• [ABOUT THIS EXERCISE]: Output every entry exactly, from the first line to the last.

Spatial object tracking data
◇ ◇ ◇ ◇ ◇ ◇ ◇

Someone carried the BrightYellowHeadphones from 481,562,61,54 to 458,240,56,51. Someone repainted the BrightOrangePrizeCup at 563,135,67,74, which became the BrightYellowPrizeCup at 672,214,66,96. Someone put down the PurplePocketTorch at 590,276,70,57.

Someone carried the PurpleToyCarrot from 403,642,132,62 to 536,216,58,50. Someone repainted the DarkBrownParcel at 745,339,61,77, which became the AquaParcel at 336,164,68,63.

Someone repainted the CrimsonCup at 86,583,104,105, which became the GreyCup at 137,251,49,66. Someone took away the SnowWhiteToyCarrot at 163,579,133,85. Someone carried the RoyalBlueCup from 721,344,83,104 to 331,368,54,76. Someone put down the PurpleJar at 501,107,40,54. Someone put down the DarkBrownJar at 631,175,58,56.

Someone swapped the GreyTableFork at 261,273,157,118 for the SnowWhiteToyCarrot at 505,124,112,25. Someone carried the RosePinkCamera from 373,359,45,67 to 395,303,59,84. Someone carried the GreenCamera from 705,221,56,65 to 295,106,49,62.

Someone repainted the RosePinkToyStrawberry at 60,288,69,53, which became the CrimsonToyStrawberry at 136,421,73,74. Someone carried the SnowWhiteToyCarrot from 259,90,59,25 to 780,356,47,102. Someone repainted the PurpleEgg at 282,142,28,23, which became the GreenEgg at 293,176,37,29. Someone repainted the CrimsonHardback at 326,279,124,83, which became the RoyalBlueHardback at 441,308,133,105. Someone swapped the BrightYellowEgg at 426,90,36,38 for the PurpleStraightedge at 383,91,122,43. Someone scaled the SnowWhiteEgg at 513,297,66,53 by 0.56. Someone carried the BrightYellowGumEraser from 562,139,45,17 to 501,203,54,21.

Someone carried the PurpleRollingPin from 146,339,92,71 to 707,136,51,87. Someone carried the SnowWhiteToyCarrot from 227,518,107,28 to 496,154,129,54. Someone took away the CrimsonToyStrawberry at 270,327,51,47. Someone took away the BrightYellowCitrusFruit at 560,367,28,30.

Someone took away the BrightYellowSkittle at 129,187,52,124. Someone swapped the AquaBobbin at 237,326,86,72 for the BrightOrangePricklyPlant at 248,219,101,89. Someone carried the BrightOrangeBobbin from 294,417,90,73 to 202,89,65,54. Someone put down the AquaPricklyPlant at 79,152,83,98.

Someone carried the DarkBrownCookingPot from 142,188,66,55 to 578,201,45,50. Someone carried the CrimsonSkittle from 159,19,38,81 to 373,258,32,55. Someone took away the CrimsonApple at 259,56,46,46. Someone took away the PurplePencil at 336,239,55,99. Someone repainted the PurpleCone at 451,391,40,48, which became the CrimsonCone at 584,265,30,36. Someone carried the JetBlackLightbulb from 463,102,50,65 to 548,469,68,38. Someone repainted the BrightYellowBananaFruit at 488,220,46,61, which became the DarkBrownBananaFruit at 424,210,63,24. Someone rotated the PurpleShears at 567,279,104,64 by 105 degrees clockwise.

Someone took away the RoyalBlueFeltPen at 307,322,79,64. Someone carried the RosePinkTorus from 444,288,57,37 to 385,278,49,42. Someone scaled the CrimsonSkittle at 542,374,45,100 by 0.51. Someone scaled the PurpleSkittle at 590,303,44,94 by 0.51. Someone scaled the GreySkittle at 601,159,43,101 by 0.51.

◇ ◇ ◇ ◇ ◇ ◇ ◇

• [RESPONSE AREA]:
Someone carried the BrightYellowHeadphones from 481,562,61,54 to 458,240,56,51. Someone repainted the BrightOrangePrizeCup at 563,135,67,74, which became the BrightYellowPrizeCup at 672,214,66,96. Someone put down the PurplePocketTorch at 590,276,70,57.

Someone carried the PurpleToyCarrot from 403,642,132,62 to 536,216,58,50. Someone repainted the DarkBrownParcel at 745,339,61,77, which became the AquaParcel at 336,164,68,63.

Someone repainted the CrimsonCup at 86,583,104,105, which became the GreyCup at 137,251,49,66. Someone took away the SnowWhiteToyCarrot at 163,579,133,85. Someone carried the RoyalBlueCup from 721,344,83,104 to 331,368,54,76. Someone put down the PurpleJar at 501,107,40,54. Someone put down the DarkBrownJar at 631,175,58,56.

Someone swapped the GreyTableFork at 261,273,157,118 for the SnowWhiteToyCarrot at 505,124,112,25. Someone carried the RosePinkCamera from 373,359,45,67 to 395,303,59,84. Someone carried the GreenCamera from 705,221,56,65 to 295,106,49,62.

Someone repainted the RosePinkToyStrawberry at 60,288,69,53, which became the CrimsonToyStrawberry at 136,421,73,74. Someone carried the SnowWhiteToyCarrot from 259,90,59,25 to 780,356,47,102. Someone repainted the PurpleEgg at 282,142,28,23, which became the GreenEgg at 293,176,37,29. Someone repainted the CrimsonHardback at 326,279,124,83, which became the RoyalBlueHardback at 441,308,133,105. Someone swapped the BrightYellowEgg at 426,90,36,38 for the PurpleStraightedge at 383,91,122,43. Someone scaled the SnowWhiteEgg at 513,297,66,53 by 0.56. Someone carried the BrightYellowGumEraser from 562,139,45,17 to 501,203,54,21.

Someone carried the PurpleRollingPin from 146,339,92,71 to 707,136,51,87. Someone carried the SnowWhiteToyCarrot from 227,518,107,28 to 496,154,129,54. Someone took away the CrimsonToyStrawberry at 270,327,51,47. Someone took away the BrightYellowCitrusFruit at 560,367,28,30.

Someone took away the BrightYellowSkittle at 129,187,52,124. Someone swapped the AquaBobbin at 237,326,86,72 for the BrightOrangePricklyPlant at 248,219,101,89. Someone carried the BrightOrangeBobbin from 294,417,90,73 to 202,89,65,54. Someone put down the AquaPricklyPlant at 79,152,83,98.

Someone carried the DarkBrownCookingPot from 142,188,66,55 to 578,201,45,50. Someone carried the CrimsonSkittle from 159,19,38,81 to 373,258,32,55. Someone took away the CrimsonApple at 259,56,46,46. Someone took away the PurplePencil at 336,239,55,99. Someone repainted the PurpleCone at 451,391,40,48, which became the CrimsonCone at 584,265,30,36. Someone carried the JetBlackLightbulb from 463,102,50,65 to 548,469,68,38. Someone repainted the BrightYellowBananaFruit at 488,220,46,61, which became the DarkBrownBananaFruit at 424,210,63,24. Someone rotated the PurpleShears at 567,279,104,64 by 105 degrees clockwise.

Someone took away the RoyalBlueFeltPen at 307,322,79,64. Someone carried the RosePinkTorus from 444,288,57,37 to 385,278,49,42. Someone scaled the CrimsonSkittle at 542,374,45,100 by 0.51. Someone scaled the PurpleSkittle at 590,303,44,94 by 0.51. Someone scaled the GreySkittle at 601,159,43,101 by 0.51.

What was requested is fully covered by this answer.